Before copying, set the images aside; then transcribe every entry below exactly.

## Record extracts
= Beginning of Section =
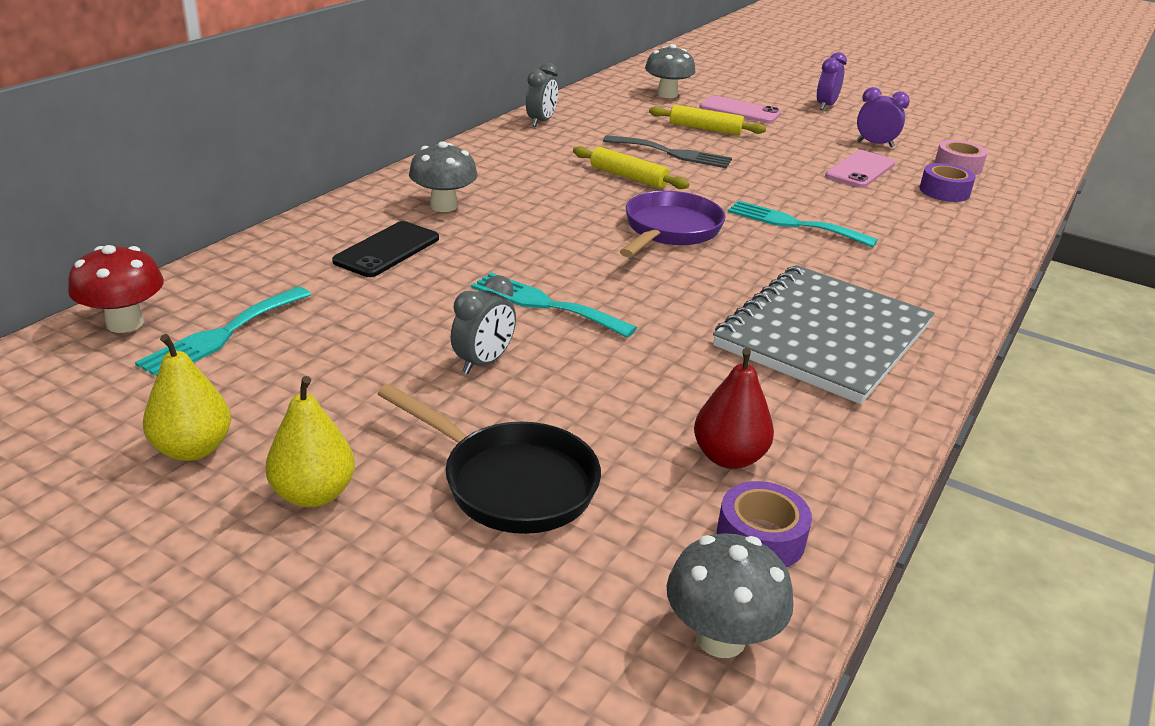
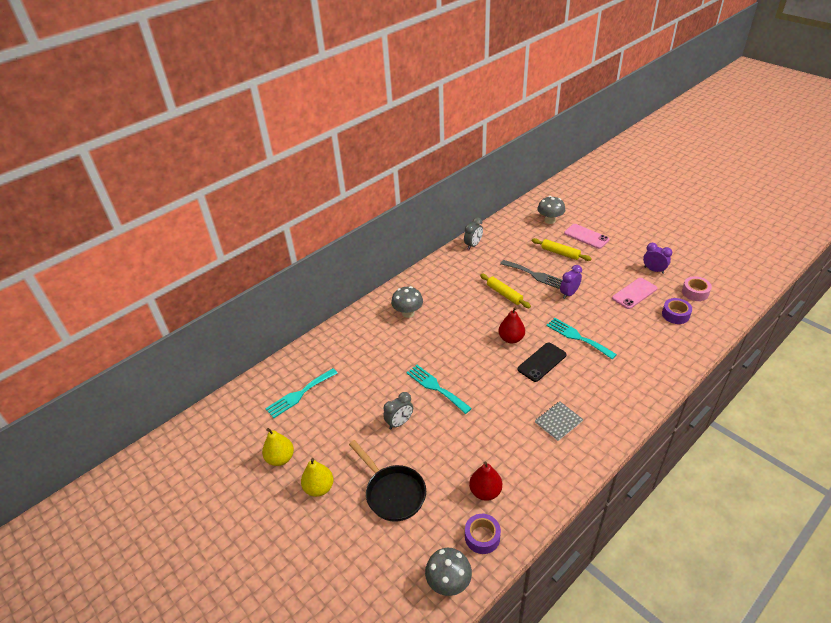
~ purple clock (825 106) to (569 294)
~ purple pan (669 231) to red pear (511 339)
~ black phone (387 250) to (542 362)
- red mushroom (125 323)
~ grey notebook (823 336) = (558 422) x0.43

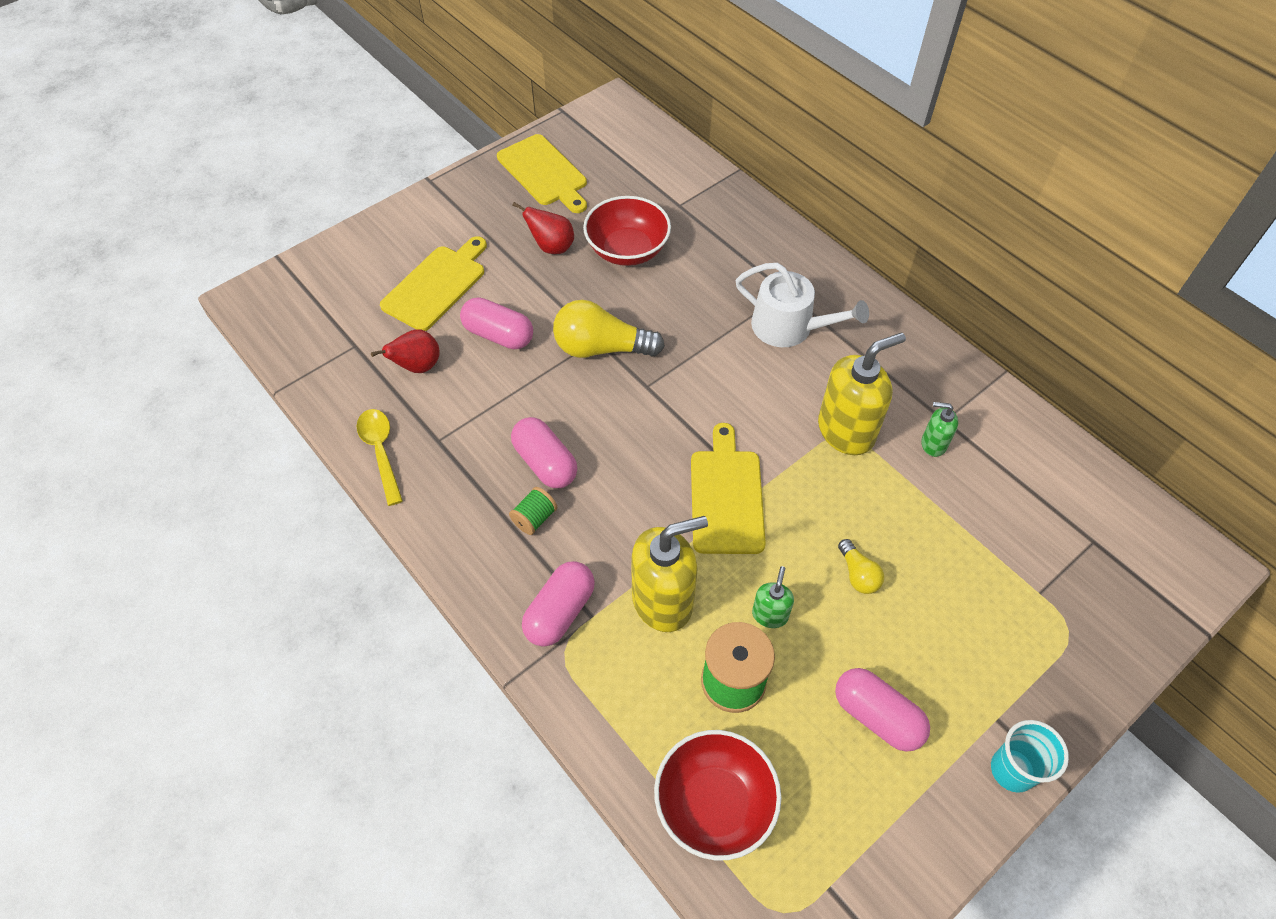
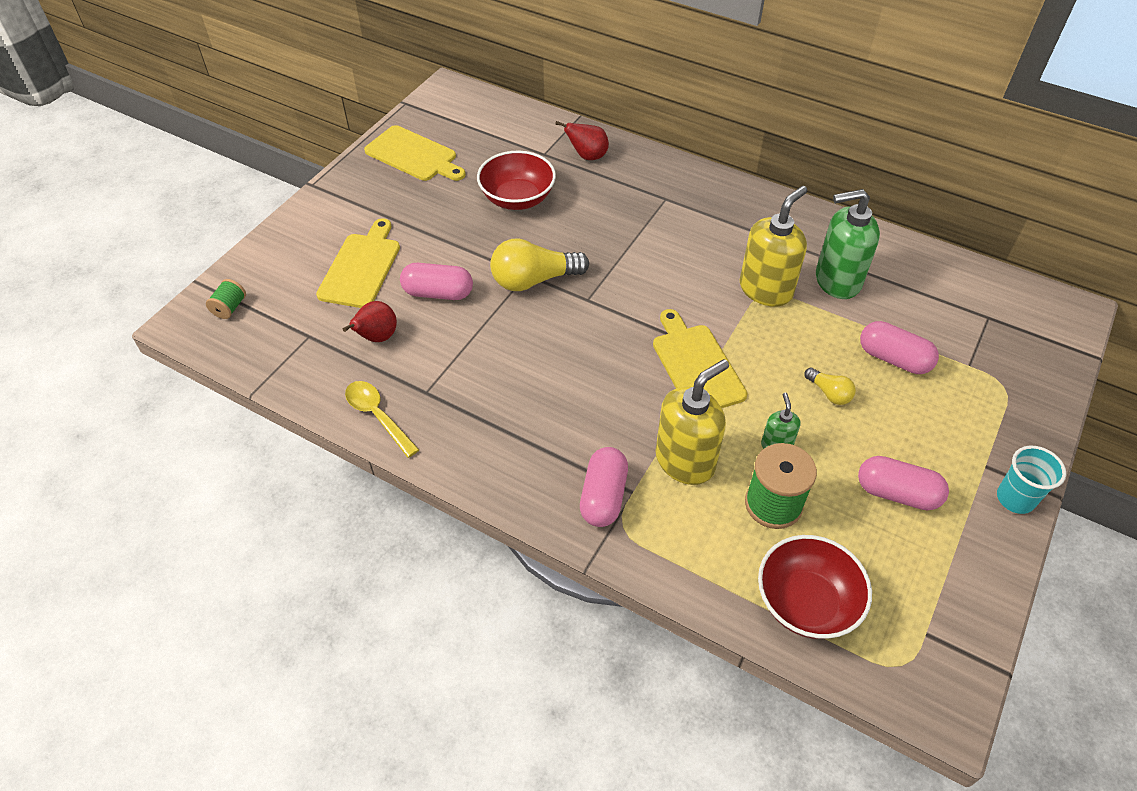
~ red pear (551 247) to (587 156)
- white watering can (789 327)
~ green soap dispenser (933 444) = (837 281) x2.02
~ pink capsule (545 463) to (893 359)
~ green spool (534 518) to (230 308)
= End of Section =
## Response to this exercise
~ purple clock (825 106) to (569 294)
~ purple pan (669 231) to red pear (511 339)
~ black phone (387 250) to (542 362)
- red mushroom (125 323)
~ grey notebook (823 336) = (558 422) x0.43

~ red pear (551 247) to (587 156)
- white watering can (789 327)
~ green soap dispenser (933 444) = (837 281) x2.02
~ pink capsule (545 463) to (893 359)
~ green spool (534 518) to (230 308)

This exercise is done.